A faithful copy of the data is what is wanted, minus any pictures.

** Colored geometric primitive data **
____________________

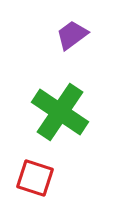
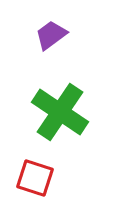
purple trapezoid: moved 21 px left
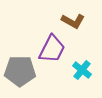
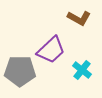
brown L-shape: moved 6 px right, 3 px up
purple trapezoid: moved 1 px left, 1 px down; rotated 20 degrees clockwise
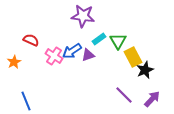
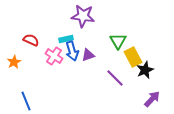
cyan rectangle: moved 33 px left; rotated 24 degrees clockwise
blue arrow: rotated 72 degrees counterclockwise
purple line: moved 9 px left, 17 px up
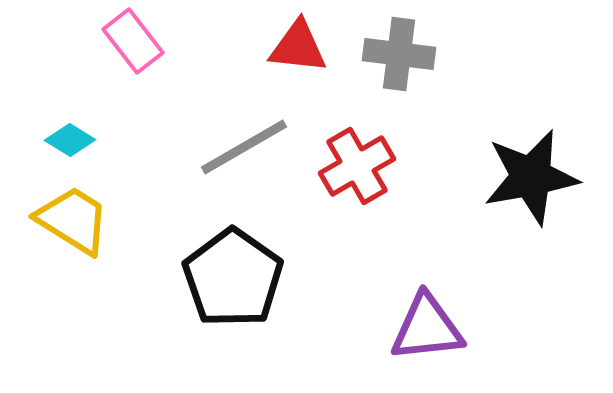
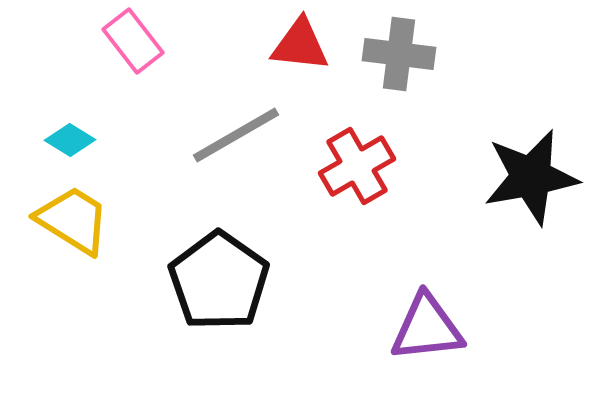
red triangle: moved 2 px right, 2 px up
gray line: moved 8 px left, 12 px up
black pentagon: moved 14 px left, 3 px down
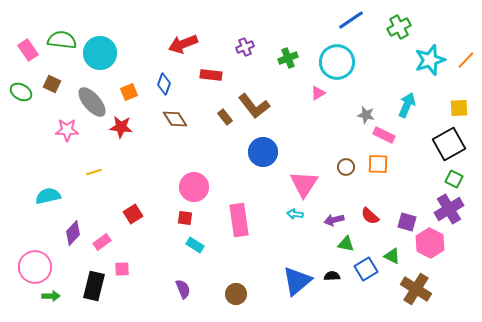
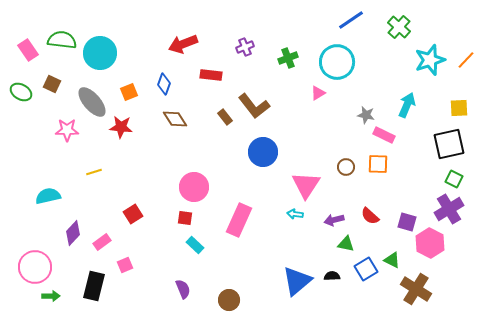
green cross at (399, 27): rotated 20 degrees counterclockwise
black square at (449, 144): rotated 16 degrees clockwise
pink triangle at (304, 184): moved 2 px right, 1 px down
pink rectangle at (239, 220): rotated 32 degrees clockwise
cyan rectangle at (195, 245): rotated 12 degrees clockwise
green triangle at (392, 256): moved 4 px down
pink square at (122, 269): moved 3 px right, 4 px up; rotated 21 degrees counterclockwise
brown circle at (236, 294): moved 7 px left, 6 px down
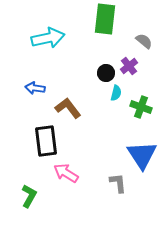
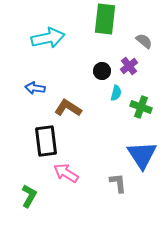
black circle: moved 4 px left, 2 px up
brown L-shape: rotated 20 degrees counterclockwise
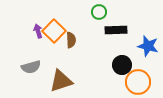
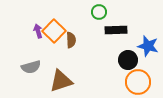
black circle: moved 6 px right, 5 px up
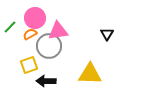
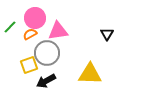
gray circle: moved 2 px left, 7 px down
black arrow: rotated 30 degrees counterclockwise
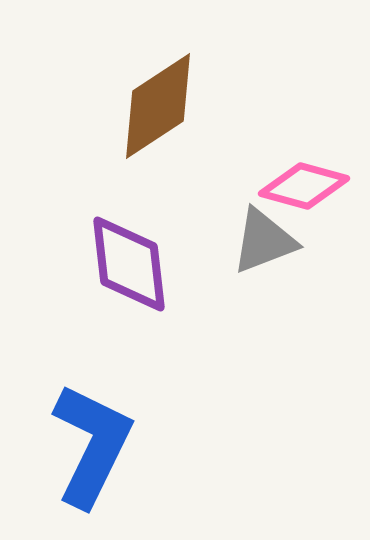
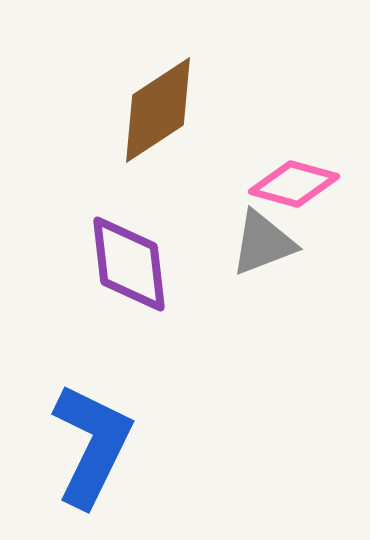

____________________

** Exercise response **
purple trapezoid: moved 21 px left
brown L-shape: moved 6 px right, 3 px up
purple trapezoid: moved 1 px left, 1 px down; rotated 20 degrees clockwise
cyan rectangle: moved 33 px left; rotated 24 degrees clockwise
blue arrow: rotated 72 degrees counterclockwise
purple line: moved 9 px left, 17 px up
red triangle: moved 2 px right, 2 px up
gray line: moved 8 px left, 12 px up
black pentagon: moved 14 px left, 3 px down
green cross at (399, 27): rotated 20 degrees counterclockwise
black square at (449, 144): rotated 16 degrees clockwise
pink triangle at (304, 184): moved 2 px right, 1 px down
pink rectangle at (239, 220): rotated 32 degrees clockwise
cyan rectangle at (195, 245): rotated 12 degrees clockwise
green triangle at (392, 256): moved 4 px down
pink square at (122, 269): moved 3 px right, 4 px up; rotated 21 degrees counterclockwise
brown circle at (236, 294): moved 7 px left, 6 px down
black circle: moved 4 px left, 2 px up
brown L-shape: rotated 20 degrees counterclockwise
black circle: moved 6 px right, 5 px up
gray circle: moved 2 px left, 7 px down
black arrow: rotated 30 degrees counterclockwise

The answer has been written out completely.